* WHAT THE TASK ASKS: Where the listing below has a line with "red headphones <690", write out exactly that line and every line after it, stopping after the line with "- → brown cutting board <719 214>".

* EXERCISE DATA:
- Opening Delimiter -

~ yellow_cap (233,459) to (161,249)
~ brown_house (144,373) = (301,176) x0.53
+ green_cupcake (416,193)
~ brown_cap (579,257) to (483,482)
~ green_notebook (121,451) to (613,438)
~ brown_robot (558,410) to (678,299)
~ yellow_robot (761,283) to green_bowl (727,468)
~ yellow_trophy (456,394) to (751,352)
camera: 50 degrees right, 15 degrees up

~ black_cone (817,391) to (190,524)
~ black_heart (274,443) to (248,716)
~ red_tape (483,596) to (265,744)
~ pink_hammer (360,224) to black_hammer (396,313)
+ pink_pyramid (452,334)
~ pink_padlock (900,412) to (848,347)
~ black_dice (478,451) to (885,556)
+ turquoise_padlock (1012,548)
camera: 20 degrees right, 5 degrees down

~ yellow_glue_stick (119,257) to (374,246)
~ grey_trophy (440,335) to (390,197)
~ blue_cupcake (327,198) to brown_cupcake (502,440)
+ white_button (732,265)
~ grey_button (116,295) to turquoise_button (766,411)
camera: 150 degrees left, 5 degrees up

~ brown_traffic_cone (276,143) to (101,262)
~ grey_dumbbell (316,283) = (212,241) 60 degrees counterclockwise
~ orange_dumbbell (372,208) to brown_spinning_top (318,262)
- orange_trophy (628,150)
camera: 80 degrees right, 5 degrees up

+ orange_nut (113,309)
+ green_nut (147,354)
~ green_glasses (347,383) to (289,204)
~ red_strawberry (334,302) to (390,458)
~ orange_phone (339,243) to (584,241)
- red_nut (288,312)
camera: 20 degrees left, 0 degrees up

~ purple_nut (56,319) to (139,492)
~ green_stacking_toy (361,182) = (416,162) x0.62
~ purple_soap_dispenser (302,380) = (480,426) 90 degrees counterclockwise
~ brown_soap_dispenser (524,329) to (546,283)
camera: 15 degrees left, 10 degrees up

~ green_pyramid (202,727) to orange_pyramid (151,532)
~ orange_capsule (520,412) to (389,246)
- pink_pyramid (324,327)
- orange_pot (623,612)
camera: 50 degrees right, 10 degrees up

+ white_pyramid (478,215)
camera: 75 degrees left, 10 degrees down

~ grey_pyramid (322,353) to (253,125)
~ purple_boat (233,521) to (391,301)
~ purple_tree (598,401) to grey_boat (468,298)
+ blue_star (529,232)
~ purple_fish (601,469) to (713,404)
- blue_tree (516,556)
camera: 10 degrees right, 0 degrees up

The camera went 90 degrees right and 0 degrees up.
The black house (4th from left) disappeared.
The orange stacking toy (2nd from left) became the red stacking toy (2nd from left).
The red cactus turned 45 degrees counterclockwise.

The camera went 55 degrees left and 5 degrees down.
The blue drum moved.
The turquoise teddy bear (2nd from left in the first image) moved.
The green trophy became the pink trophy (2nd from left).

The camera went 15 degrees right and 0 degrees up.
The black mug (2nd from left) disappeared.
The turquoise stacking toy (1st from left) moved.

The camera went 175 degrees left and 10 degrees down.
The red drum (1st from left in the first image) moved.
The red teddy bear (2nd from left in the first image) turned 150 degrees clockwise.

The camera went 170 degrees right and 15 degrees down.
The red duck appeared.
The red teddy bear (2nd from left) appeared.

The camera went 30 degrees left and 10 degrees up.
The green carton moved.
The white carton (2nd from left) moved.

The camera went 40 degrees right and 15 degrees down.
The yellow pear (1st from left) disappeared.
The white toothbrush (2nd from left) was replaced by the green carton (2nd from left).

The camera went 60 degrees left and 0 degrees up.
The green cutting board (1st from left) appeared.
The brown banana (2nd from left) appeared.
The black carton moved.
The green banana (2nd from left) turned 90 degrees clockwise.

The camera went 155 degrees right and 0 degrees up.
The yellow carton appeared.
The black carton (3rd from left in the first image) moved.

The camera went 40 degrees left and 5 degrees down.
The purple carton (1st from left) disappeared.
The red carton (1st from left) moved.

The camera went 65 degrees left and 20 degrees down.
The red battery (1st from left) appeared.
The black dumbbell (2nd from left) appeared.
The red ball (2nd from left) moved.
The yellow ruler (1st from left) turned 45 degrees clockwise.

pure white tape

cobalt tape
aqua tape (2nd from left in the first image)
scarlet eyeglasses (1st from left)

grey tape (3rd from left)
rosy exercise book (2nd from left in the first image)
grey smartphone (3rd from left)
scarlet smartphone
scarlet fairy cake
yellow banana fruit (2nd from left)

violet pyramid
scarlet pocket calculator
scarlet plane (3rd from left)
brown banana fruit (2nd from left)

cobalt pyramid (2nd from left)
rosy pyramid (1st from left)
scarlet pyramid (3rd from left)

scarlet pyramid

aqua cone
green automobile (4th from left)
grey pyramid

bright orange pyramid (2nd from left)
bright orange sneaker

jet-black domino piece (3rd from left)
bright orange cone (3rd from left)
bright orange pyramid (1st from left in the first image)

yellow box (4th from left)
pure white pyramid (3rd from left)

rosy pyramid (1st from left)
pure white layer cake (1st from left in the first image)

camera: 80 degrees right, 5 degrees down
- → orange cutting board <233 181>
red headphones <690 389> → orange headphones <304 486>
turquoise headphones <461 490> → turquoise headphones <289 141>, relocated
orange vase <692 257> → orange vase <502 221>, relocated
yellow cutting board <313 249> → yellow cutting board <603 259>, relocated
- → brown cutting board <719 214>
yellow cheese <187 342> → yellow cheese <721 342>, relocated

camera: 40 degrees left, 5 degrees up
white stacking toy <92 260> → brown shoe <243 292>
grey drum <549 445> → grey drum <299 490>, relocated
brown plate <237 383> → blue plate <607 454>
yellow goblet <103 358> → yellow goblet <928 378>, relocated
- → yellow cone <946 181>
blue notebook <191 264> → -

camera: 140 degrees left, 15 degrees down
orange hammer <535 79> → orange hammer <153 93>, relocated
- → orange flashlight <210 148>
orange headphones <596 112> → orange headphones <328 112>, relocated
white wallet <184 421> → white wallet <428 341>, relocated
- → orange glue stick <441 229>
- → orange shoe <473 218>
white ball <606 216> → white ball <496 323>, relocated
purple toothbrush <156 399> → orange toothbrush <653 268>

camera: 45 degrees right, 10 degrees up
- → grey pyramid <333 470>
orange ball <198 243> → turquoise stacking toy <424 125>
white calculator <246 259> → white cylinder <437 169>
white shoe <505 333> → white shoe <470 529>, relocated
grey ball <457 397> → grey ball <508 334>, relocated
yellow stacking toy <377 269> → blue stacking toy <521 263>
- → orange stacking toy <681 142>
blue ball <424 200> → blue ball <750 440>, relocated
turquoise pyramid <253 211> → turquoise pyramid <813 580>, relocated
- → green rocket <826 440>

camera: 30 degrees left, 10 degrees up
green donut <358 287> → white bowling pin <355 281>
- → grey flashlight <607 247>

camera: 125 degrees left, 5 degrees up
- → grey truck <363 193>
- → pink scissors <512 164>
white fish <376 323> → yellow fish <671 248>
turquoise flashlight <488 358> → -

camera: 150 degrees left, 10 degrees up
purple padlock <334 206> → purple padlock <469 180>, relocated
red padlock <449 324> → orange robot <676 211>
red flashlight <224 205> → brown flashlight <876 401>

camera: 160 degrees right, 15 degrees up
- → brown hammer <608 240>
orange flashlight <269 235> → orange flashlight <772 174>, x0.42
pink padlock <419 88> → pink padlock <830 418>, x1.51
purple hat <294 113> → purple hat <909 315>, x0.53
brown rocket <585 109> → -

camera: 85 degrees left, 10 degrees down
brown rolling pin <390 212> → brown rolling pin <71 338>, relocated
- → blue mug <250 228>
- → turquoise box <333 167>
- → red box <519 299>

- Closing Delimiter -

* ANSWER SPACE:
red headphones <690 389> → orange headphones <304 486>
turquoise headphones <461 490> → turquoise headphones <289 141>, relocated
orange vase <692 257> → orange vase <502 221>, relocated
yellow cutting board <313 249> → yellow cutting board <603 259>, relocated
- → brown cutting board <719 214>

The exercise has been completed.